• Required work:
In the entries below, every line with the string "turquoise" is to be reported.

• Data records:

■ ■ ■ ■ ■

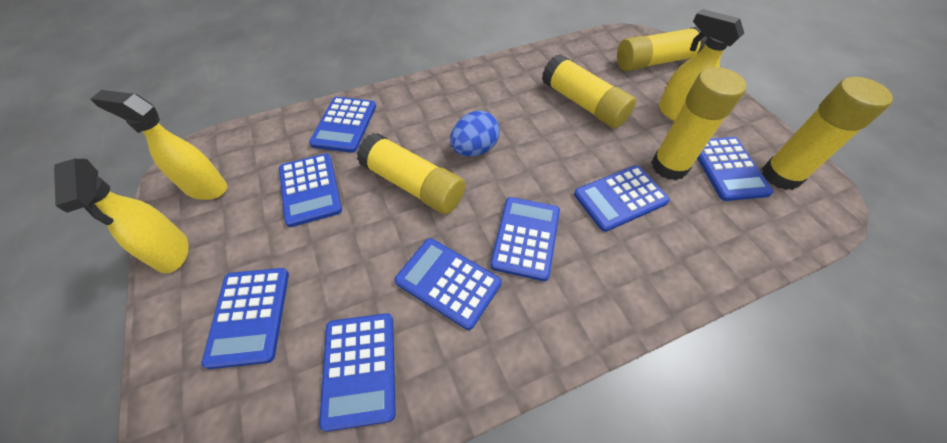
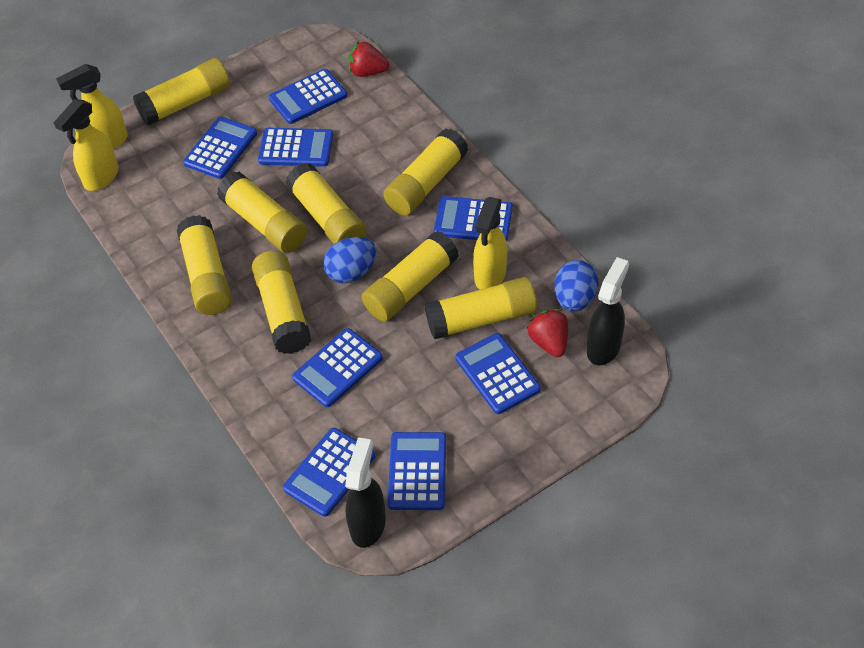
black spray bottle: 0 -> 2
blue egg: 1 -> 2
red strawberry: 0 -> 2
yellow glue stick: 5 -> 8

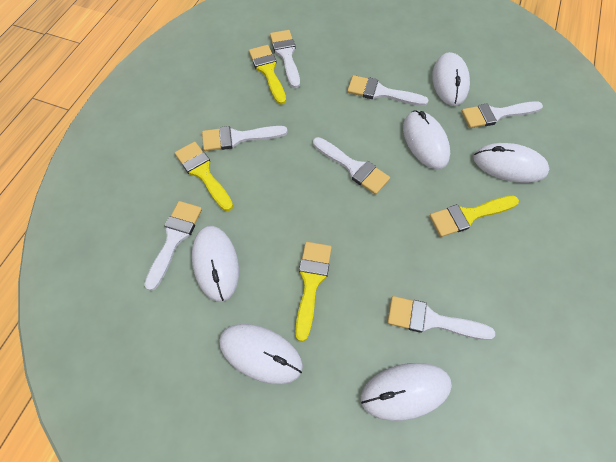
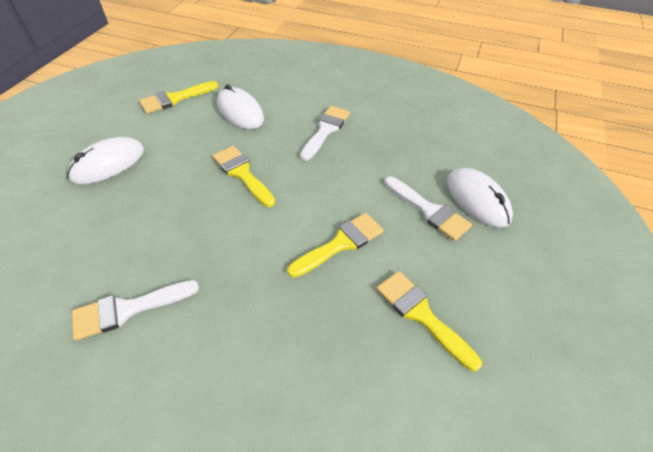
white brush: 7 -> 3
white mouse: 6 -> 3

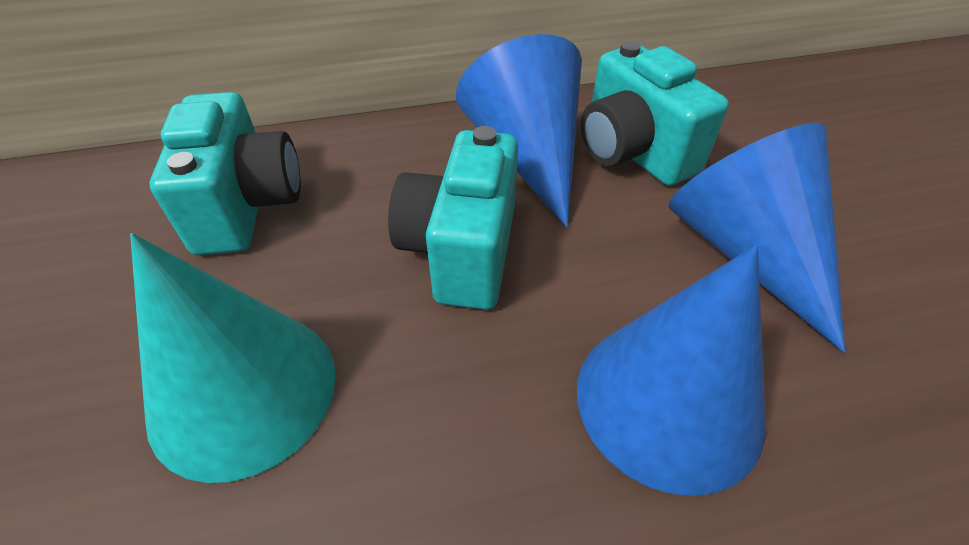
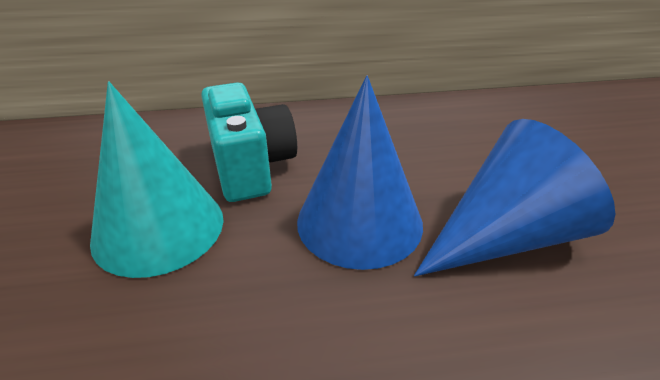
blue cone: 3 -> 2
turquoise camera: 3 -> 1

■ ■ ■ ■ ■

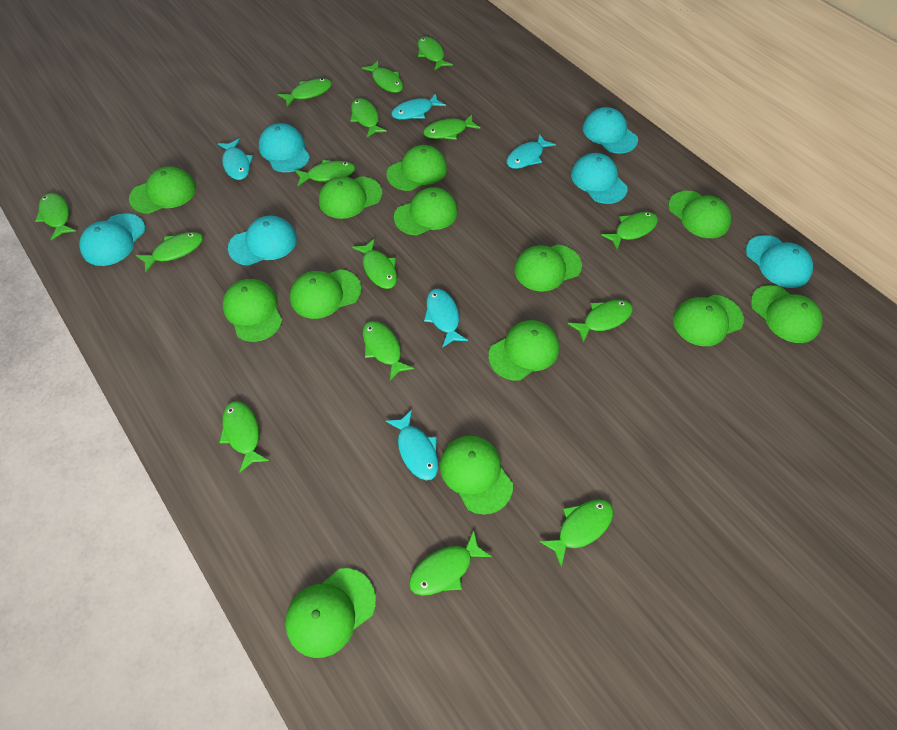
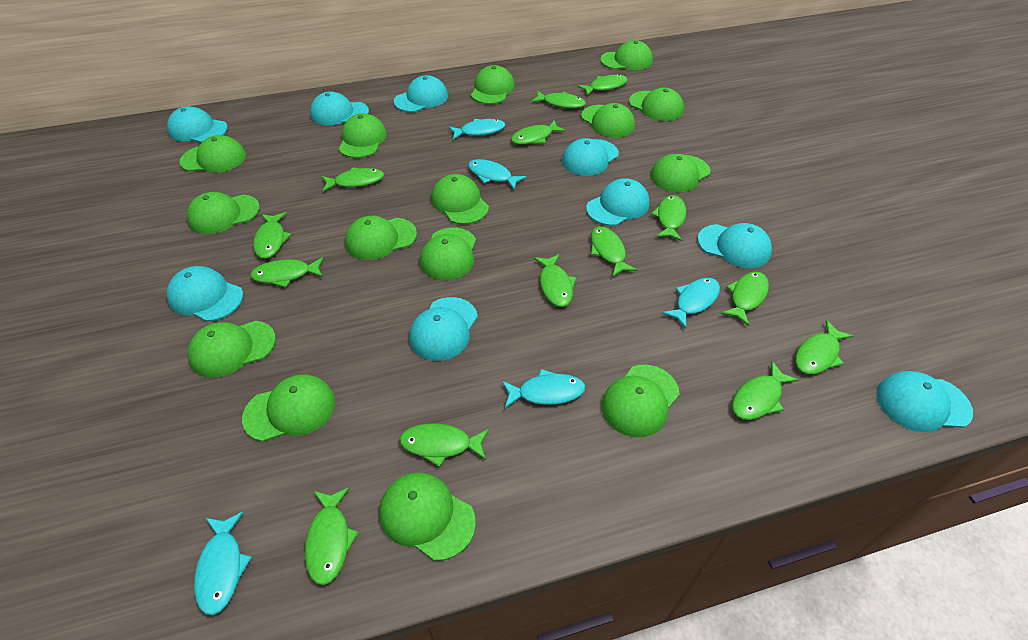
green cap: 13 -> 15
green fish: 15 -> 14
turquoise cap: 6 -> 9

■ ■ ■ ■ ■

• Solution below:
turquoise camera: 3 -> 1
turquoise cap: 6 -> 9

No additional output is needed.